■ **Assignment**
The goal here is an exact copy of the entries below, without their pictures.

[Source data]

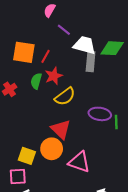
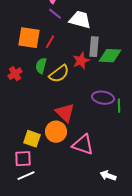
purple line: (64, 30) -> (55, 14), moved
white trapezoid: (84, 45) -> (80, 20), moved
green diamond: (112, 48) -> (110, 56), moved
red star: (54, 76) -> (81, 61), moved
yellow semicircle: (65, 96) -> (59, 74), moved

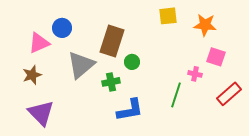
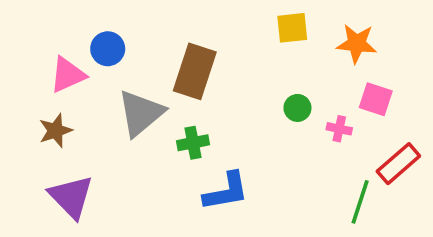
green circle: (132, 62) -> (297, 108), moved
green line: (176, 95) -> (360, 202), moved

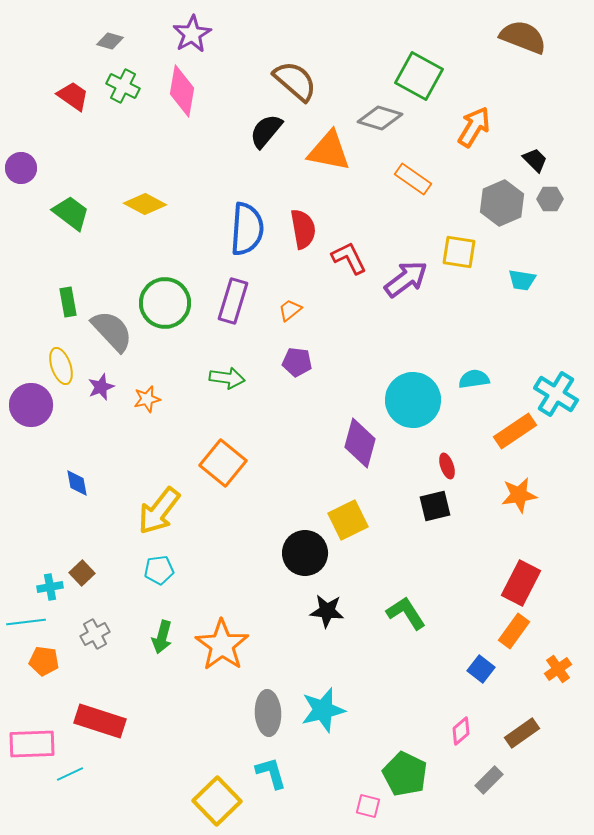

[/Source data]

■ **Solved exercise**
purple line: (64, 30) -> (55, 14), moved
white trapezoid: (84, 45) -> (80, 20), moved
green diamond: (112, 48) -> (110, 56), moved
red star: (54, 76) -> (81, 61), moved
yellow semicircle: (65, 96) -> (59, 74), moved

green circle: (132, 62) -> (297, 108), moved
green line: (176, 95) -> (360, 202), moved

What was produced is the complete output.